→ **BRIEF**
Omit the pictures and output every entry below exactly as written.

→ **RECORDS PROVIDED**
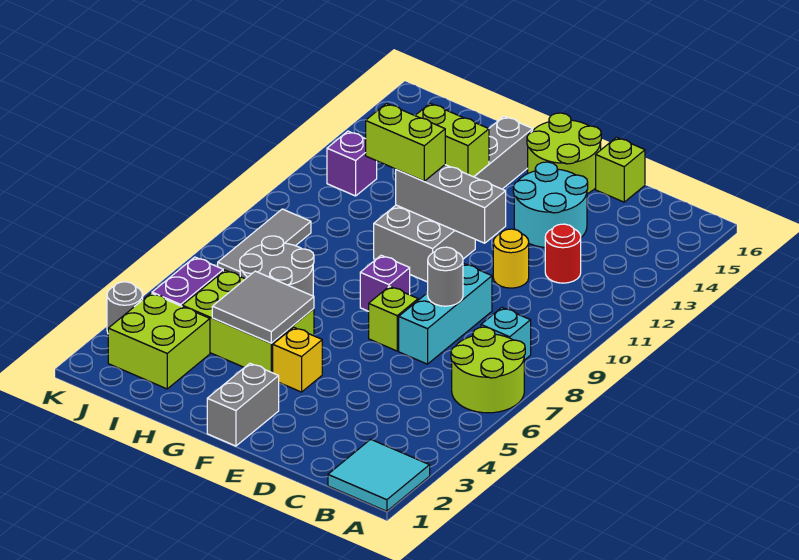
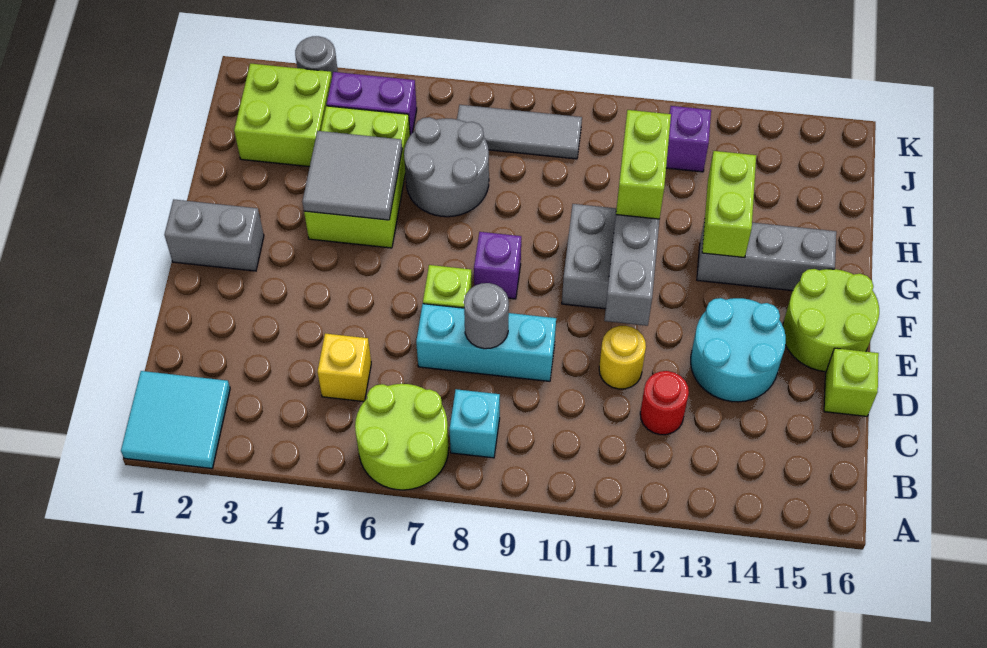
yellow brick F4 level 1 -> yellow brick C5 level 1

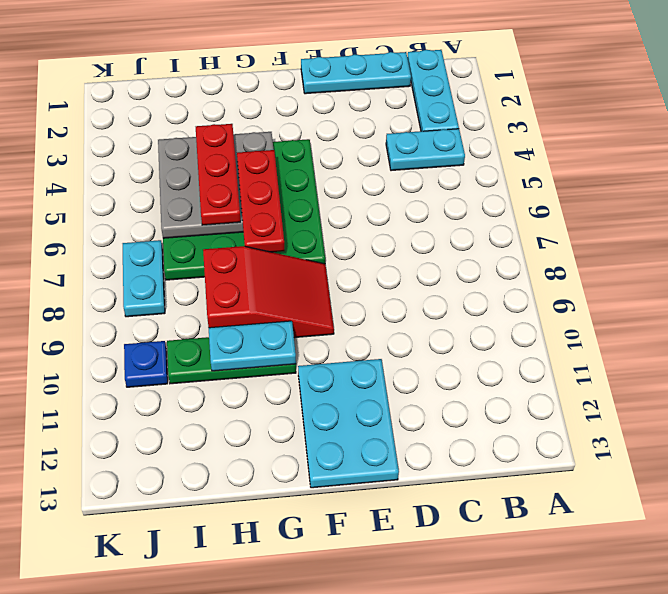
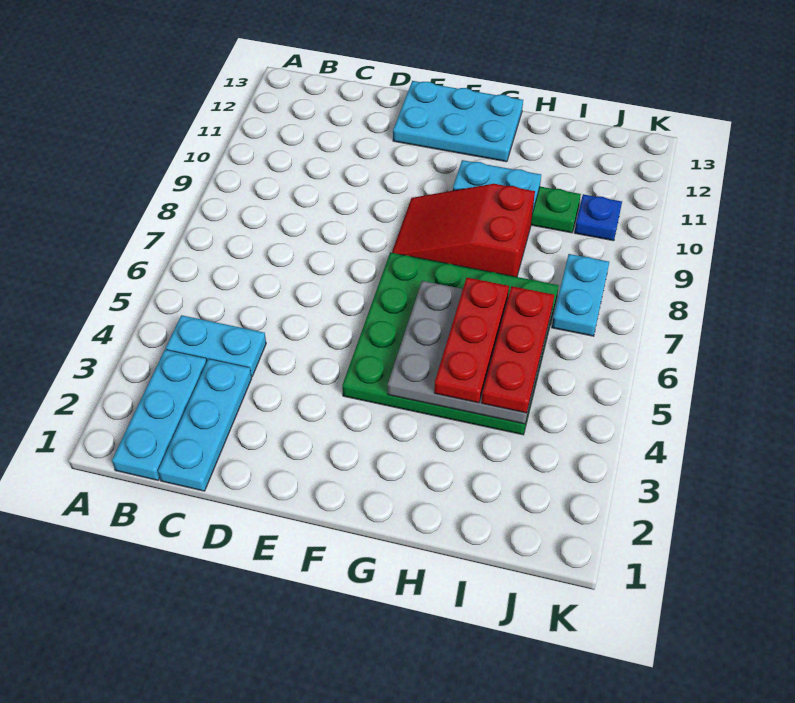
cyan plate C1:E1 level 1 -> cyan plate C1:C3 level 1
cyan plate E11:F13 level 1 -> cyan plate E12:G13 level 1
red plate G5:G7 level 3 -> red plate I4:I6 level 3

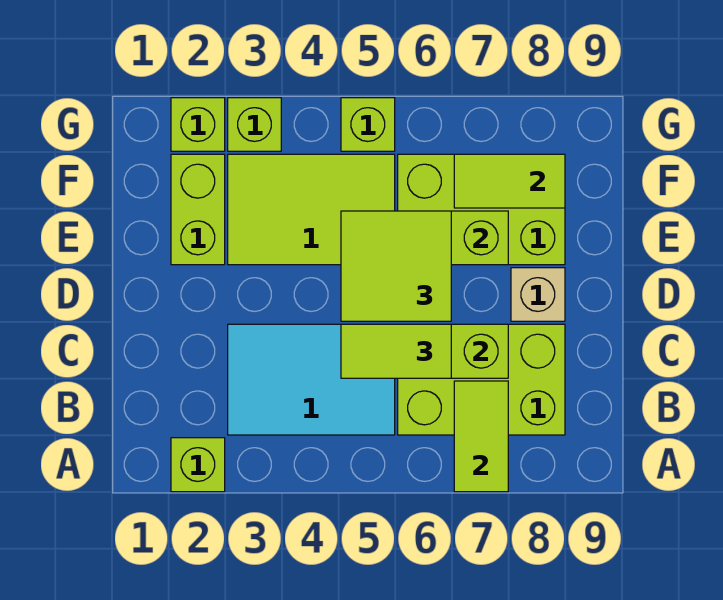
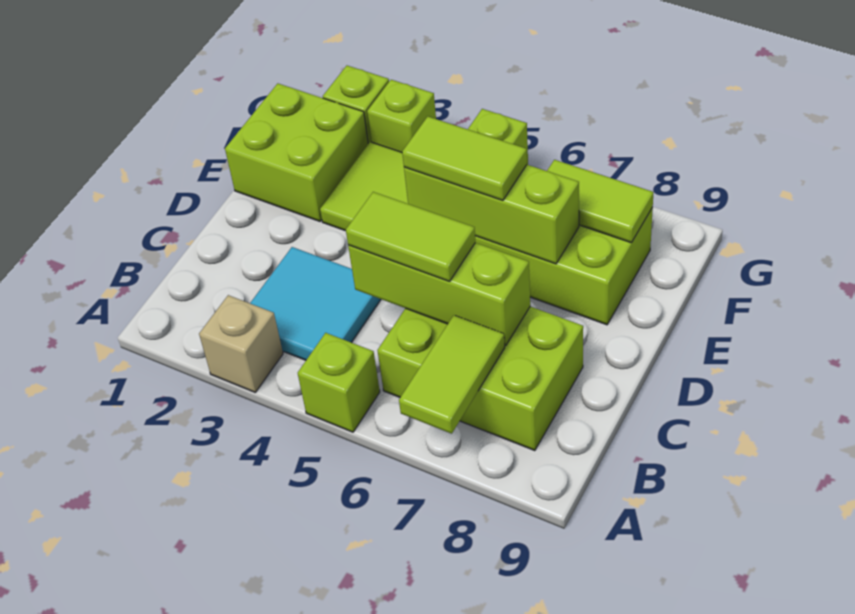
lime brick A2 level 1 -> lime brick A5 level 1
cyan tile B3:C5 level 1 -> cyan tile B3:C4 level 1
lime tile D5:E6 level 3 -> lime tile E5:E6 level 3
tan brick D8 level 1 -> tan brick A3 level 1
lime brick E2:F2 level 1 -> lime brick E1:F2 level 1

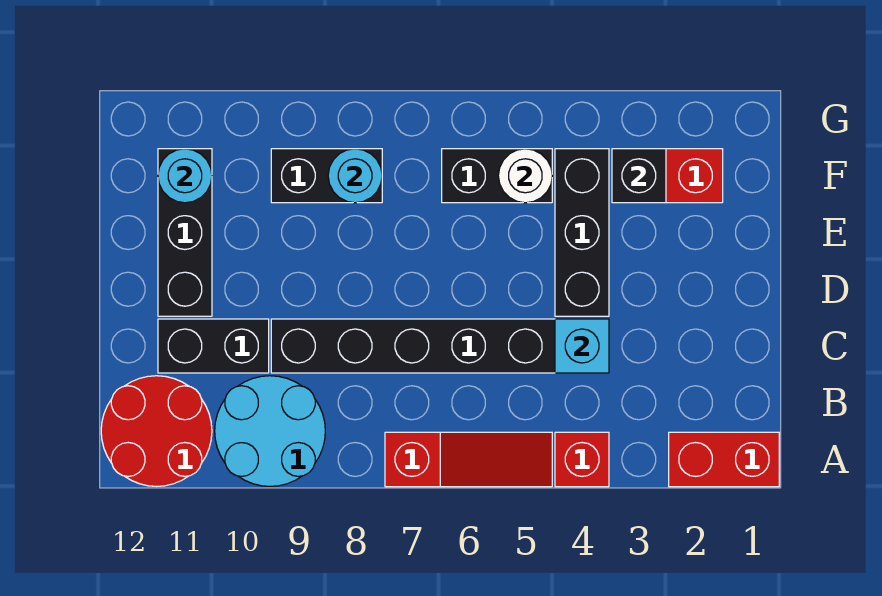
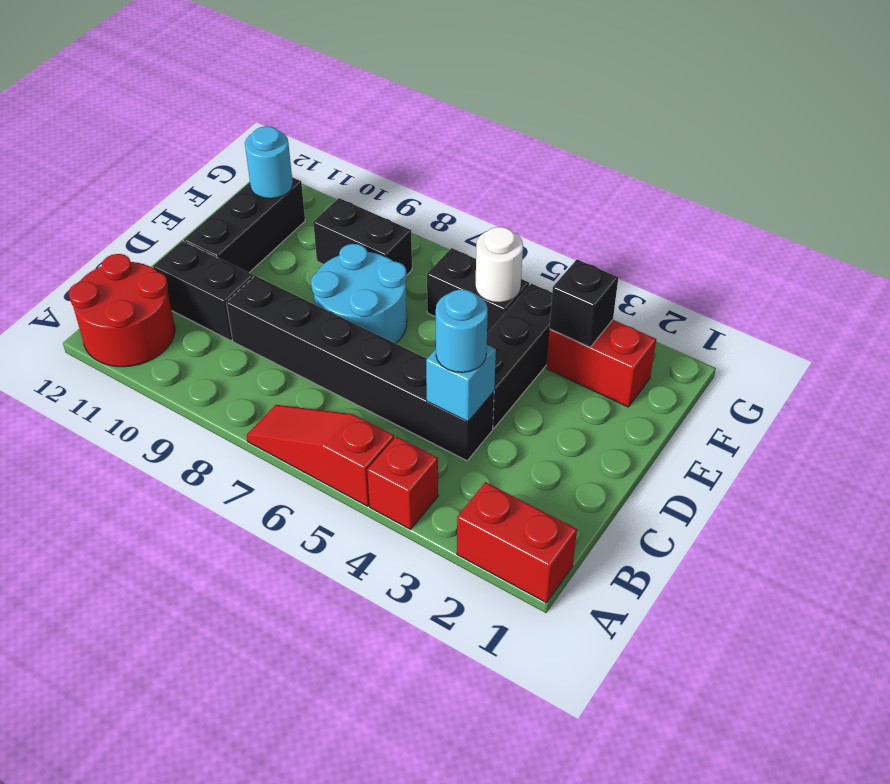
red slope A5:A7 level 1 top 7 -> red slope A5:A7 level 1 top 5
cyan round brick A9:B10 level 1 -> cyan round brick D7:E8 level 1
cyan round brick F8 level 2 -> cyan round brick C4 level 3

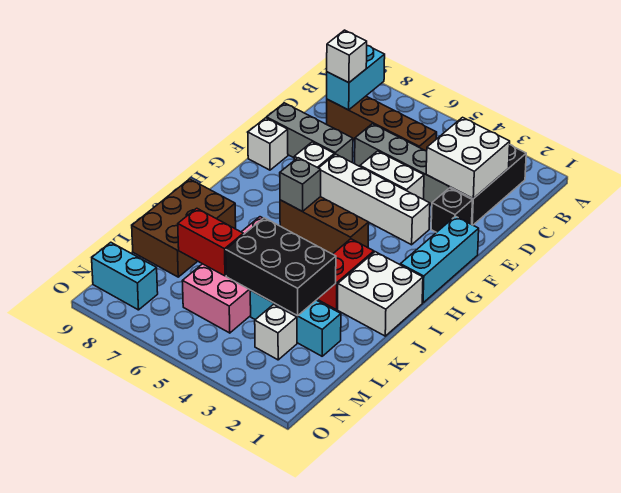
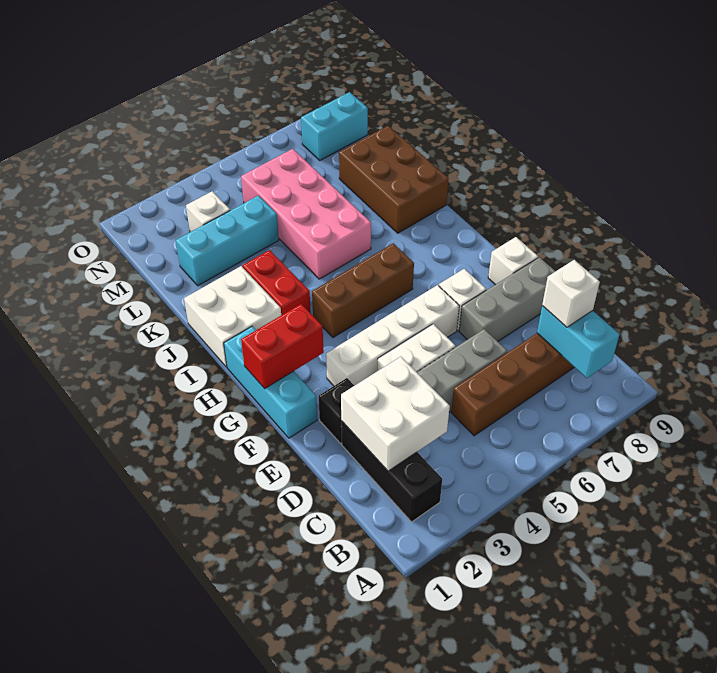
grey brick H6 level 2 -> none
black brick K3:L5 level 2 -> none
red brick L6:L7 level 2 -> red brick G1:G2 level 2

→ **RESPONSE BELOW**
yellow brick F4 level 1 -> yellow brick C5 level 1

cyan plate C1:E1 level 1 -> cyan plate C1:C3 level 1
cyan plate E11:F13 level 1 -> cyan plate E12:G13 level 1
red plate G5:G7 level 3 -> red plate I4:I6 level 3

lime brick A2 level 1 -> lime brick A5 level 1
cyan tile B3:C5 level 1 -> cyan tile B3:C4 level 1
lime tile D5:E6 level 3 -> lime tile E5:E6 level 3
tan brick D8 level 1 -> tan brick A3 level 1
lime brick E2:F2 level 1 -> lime brick E1:F2 level 1

red slope A5:A7 level 1 top 7 -> red slope A5:A7 level 1 top 5
cyan round brick A9:B10 level 1 -> cyan round brick D7:E8 level 1
cyan round brick F8 level 2 -> cyan round brick C4 level 3

grey brick H6 level 2 -> none
black brick K3:L5 level 2 -> none
red brick L6:L7 level 2 -> red brick G1:G2 level 2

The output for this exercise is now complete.